Task instructions: All records below must be written out exactly, with the pictures excluded.

-------- Excerpted records

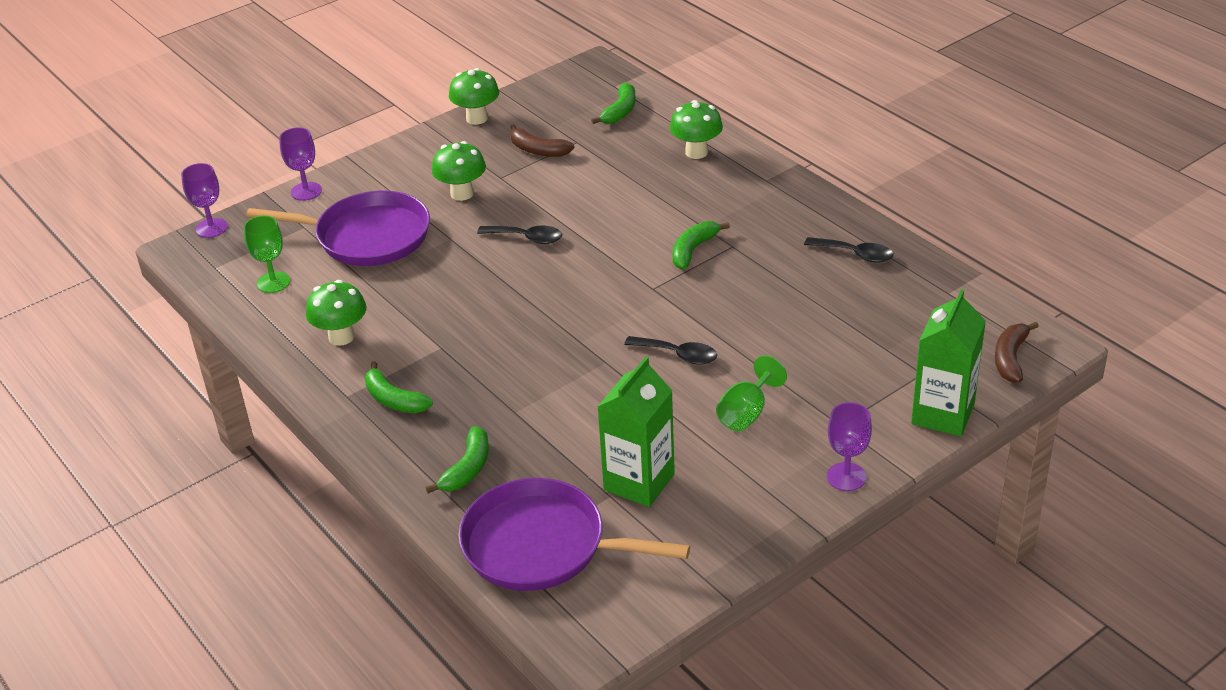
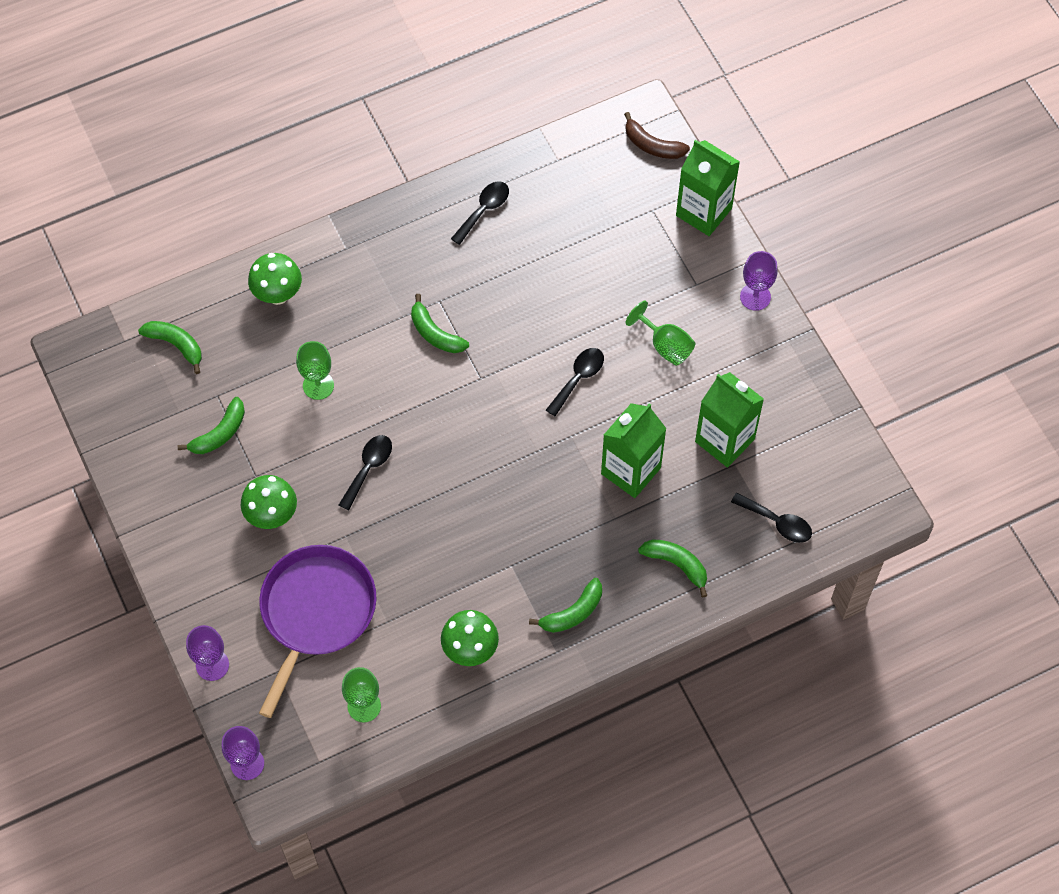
camera: 80 degrees left, 25 degrees up
green mushroom [449,68,499,125] -> none
purple pan [458,478,690,591] -> black spoon [731,493,812,543]
brown banana [510,124,575,157] -> green banana [178,397,245,454]
none -> green goblet [296,341,334,400]
none -> green carton [601,403,667,498]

----------------

Worked solution:
camera: 80 degrees left, 25 degrees up
green mushroom [449,68,499,125] -> none
purple pan [458,478,690,591] -> black spoon [731,493,812,543]
brown banana [510,124,575,157] -> green banana [178,397,245,454]
none -> green goblet [296,341,334,400]
none -> green carton [601,403,667,498]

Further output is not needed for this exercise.